> **THE RECORDS**
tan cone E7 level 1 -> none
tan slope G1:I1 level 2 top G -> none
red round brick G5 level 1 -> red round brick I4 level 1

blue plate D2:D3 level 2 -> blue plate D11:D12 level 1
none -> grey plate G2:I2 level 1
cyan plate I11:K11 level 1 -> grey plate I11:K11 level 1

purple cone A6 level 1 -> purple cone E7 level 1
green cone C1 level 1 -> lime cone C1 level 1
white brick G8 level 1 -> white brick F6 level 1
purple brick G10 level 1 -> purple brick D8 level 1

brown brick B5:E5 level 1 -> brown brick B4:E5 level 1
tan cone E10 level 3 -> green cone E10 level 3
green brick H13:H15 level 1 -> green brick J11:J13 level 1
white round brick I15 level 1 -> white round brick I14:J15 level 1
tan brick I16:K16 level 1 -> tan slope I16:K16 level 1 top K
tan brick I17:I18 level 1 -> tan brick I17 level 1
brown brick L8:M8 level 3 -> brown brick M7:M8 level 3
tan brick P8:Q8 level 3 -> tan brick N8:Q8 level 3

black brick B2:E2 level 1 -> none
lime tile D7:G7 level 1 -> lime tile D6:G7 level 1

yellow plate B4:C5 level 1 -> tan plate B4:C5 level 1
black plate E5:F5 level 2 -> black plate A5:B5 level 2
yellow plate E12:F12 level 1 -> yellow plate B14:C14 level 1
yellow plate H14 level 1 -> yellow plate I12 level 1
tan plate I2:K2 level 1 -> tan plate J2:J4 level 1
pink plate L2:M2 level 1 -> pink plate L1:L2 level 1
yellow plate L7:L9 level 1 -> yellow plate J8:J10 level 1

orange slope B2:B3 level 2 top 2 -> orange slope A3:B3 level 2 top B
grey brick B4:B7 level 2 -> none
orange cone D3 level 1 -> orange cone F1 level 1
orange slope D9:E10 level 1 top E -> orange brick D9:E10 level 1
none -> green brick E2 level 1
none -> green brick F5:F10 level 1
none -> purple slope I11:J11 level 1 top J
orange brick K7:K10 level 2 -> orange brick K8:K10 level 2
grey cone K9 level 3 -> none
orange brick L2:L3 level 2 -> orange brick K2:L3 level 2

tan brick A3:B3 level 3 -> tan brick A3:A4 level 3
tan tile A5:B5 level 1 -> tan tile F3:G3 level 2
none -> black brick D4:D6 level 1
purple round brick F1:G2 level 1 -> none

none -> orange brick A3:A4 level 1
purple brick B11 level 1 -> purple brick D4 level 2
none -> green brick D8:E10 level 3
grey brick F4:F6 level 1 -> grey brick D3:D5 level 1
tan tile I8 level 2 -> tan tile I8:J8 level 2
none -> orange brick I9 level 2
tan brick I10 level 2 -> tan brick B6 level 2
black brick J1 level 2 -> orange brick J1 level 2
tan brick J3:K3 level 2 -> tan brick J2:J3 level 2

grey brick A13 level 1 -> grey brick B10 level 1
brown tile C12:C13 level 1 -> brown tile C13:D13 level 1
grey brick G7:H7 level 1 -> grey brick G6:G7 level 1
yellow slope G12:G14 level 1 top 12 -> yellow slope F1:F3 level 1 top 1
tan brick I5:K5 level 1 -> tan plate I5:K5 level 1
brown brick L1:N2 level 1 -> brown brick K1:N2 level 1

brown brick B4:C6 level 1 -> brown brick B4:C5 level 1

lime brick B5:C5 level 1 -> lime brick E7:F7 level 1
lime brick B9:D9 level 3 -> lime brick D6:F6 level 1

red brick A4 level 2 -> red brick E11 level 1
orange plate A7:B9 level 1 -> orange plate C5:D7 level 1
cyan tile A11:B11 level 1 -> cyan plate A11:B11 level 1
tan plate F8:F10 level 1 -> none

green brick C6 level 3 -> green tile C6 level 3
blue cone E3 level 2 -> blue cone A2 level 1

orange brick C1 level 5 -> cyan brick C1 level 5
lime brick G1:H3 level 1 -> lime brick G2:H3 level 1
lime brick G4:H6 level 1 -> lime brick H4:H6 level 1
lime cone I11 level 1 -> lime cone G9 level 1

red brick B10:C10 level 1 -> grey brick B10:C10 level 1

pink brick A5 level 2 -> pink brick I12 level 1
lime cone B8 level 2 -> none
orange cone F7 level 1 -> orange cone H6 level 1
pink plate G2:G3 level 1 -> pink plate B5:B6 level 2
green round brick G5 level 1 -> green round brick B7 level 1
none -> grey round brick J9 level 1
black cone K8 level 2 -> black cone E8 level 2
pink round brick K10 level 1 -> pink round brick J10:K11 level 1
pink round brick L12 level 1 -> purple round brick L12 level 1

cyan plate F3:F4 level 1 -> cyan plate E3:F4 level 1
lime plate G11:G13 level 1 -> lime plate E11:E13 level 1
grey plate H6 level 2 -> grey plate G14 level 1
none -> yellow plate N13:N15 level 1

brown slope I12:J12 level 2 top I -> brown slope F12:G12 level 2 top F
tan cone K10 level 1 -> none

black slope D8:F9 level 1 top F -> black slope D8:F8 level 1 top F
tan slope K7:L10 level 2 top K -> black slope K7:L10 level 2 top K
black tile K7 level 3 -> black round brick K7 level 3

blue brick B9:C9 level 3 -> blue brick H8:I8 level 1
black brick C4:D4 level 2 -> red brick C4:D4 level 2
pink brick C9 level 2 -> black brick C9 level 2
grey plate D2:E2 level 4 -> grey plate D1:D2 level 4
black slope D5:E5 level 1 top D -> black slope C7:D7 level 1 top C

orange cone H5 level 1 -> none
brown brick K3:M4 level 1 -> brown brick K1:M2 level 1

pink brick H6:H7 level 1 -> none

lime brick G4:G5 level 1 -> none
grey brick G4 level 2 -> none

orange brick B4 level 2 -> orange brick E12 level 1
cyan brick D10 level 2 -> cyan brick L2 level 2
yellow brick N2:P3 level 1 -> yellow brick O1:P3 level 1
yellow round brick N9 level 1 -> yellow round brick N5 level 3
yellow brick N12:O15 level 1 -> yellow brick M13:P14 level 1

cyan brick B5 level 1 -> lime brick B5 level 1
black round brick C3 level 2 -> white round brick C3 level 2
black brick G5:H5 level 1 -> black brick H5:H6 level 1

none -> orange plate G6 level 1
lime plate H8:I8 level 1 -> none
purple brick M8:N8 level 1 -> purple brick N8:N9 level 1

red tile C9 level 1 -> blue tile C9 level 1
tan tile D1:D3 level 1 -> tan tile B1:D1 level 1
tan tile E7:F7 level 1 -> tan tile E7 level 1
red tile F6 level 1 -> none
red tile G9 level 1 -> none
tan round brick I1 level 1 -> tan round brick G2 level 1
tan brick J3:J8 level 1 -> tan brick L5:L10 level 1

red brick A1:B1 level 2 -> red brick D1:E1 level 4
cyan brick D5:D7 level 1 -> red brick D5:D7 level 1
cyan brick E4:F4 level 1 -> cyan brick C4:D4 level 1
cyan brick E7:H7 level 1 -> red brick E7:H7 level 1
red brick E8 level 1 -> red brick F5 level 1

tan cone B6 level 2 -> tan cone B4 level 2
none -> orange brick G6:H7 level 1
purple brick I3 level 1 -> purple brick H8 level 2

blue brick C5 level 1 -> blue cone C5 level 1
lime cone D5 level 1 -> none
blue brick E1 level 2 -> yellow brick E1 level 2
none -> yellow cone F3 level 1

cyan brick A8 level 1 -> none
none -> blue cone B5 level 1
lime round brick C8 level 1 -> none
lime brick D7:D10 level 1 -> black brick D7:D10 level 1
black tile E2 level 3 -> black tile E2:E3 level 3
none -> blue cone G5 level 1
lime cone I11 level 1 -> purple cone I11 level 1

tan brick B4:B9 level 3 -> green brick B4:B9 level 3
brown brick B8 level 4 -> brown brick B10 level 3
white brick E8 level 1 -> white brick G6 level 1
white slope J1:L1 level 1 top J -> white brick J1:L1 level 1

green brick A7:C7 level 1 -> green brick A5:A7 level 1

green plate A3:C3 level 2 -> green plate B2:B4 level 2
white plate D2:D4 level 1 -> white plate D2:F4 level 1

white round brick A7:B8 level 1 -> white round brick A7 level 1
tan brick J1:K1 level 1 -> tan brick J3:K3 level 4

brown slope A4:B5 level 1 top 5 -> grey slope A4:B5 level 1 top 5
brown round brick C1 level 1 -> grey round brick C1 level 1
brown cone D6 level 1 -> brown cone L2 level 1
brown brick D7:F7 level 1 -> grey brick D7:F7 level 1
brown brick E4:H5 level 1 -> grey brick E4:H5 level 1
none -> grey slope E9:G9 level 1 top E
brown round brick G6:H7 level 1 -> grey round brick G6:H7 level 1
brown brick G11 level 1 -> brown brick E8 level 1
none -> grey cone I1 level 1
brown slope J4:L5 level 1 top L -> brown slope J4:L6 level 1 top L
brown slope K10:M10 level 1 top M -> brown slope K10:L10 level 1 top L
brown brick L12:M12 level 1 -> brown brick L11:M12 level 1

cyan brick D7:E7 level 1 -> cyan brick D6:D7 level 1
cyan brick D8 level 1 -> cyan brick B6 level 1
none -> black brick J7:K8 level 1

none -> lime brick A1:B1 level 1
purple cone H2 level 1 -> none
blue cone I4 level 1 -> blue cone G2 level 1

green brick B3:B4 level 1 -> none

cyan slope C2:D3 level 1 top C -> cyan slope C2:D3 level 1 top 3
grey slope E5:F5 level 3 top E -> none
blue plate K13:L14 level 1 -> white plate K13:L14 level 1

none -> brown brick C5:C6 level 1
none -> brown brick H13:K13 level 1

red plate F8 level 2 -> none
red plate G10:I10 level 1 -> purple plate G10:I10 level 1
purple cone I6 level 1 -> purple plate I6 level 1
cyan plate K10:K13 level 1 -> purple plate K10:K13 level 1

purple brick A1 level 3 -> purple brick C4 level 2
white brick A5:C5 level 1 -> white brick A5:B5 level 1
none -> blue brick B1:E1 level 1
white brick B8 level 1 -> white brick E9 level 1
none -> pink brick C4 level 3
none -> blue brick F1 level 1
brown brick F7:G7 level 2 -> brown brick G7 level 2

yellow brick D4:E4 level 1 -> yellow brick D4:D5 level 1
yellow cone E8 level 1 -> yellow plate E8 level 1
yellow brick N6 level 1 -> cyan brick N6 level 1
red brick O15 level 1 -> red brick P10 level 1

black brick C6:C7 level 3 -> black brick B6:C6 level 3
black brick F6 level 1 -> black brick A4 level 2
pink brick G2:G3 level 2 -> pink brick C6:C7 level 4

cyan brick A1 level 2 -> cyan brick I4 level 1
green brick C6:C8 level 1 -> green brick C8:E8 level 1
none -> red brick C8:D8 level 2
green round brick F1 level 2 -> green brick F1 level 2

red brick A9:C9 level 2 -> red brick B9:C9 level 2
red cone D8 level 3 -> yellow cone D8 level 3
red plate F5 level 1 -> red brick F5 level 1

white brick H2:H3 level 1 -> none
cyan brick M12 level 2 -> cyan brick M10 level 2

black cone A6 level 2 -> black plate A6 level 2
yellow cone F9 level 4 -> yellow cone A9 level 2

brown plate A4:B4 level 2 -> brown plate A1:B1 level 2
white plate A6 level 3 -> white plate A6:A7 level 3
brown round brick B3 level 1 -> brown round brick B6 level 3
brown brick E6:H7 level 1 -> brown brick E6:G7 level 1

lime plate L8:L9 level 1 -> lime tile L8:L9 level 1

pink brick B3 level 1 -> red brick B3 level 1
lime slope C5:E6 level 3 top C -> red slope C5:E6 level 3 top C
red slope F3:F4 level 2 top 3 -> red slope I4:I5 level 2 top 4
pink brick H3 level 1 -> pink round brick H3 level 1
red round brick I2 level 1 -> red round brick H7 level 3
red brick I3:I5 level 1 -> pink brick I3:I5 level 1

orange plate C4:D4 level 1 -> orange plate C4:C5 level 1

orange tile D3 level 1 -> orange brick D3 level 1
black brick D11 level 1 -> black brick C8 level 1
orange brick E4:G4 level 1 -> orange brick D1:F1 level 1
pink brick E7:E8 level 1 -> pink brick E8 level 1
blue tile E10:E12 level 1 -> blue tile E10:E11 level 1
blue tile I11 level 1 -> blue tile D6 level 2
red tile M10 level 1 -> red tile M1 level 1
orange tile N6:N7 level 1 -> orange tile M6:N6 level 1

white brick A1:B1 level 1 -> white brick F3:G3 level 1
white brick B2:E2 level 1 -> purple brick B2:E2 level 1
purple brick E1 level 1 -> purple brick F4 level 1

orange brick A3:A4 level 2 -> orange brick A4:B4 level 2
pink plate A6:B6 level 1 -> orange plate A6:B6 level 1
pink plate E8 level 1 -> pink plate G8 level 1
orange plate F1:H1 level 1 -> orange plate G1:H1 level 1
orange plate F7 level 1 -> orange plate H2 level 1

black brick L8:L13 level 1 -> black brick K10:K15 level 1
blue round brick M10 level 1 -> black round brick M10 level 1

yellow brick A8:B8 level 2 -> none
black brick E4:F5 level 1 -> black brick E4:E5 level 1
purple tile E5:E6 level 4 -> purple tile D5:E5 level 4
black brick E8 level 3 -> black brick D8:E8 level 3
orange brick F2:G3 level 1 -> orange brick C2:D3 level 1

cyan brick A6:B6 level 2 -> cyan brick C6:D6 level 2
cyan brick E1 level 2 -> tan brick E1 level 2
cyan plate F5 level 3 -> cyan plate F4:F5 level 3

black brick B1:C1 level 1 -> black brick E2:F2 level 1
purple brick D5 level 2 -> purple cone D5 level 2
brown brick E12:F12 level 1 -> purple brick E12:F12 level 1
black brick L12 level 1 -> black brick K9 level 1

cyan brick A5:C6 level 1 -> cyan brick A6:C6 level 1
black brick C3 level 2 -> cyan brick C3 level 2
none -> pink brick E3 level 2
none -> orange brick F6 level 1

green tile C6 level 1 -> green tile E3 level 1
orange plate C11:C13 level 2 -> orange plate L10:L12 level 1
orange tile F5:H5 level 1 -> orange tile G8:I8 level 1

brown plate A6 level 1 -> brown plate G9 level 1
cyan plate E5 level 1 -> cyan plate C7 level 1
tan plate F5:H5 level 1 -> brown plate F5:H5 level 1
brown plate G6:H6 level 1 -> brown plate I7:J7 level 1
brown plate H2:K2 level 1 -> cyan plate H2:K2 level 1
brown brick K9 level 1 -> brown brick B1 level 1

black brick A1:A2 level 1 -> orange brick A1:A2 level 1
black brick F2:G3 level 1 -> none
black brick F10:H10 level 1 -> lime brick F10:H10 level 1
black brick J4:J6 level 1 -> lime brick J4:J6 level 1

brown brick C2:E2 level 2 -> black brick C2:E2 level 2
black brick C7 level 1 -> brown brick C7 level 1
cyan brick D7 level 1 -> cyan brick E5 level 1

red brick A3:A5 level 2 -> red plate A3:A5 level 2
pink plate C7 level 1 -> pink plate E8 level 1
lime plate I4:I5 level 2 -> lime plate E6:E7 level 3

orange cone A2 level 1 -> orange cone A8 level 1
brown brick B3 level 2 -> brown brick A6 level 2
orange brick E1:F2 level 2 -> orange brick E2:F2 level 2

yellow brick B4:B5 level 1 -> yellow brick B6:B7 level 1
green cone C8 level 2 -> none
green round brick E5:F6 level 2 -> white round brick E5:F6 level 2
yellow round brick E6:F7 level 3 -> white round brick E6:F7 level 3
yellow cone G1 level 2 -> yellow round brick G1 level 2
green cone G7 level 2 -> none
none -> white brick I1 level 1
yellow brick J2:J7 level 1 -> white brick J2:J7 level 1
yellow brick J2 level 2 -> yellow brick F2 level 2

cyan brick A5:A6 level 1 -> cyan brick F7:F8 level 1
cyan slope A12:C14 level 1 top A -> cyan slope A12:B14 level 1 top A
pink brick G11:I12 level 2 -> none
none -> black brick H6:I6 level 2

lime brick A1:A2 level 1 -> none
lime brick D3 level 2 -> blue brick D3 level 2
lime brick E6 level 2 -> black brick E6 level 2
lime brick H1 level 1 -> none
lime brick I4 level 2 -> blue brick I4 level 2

> **TASK GOAL**
Restate word for word the lines above, beginning at the first one and ending at the line that carries "tan brick I16:K16".

> **OUTPUT OF THE EXERCISE**
tan cone E7 level 1 -> none
tan slope G1:I1 level 2 top G -> none
red round brick G5 level 1 -> red round brick I4 level 1

blue plate D2:D3 level 2 -> blue plate D11:D12 level 1
none -> grey plate G2:I2 level 1
cyan plate I11:K11 level 1 -> grey plate I11:K11 level 1

purple cone A6 level 1 -> purple cone E7 level 1
green cone C1 level 1 -> lime cone C1 level 1
white brick G8 level 1 -> white brick F6 level 1
purple brick G10 level 1 -> purple brick D8 level 1

brown brick B5:E5 level 1 -> brown brick B4:E5 level 1
tan cone E10 level 3 -> green cone E10 level 3
green brick H13:H15 level 1 -> green brick J11:J13 level 1
white round brick I15 level 1 -> white round brick I14:J15 level 1
tan brick I16:K16 level 1 -> tan slope I16:K16 level 1 top K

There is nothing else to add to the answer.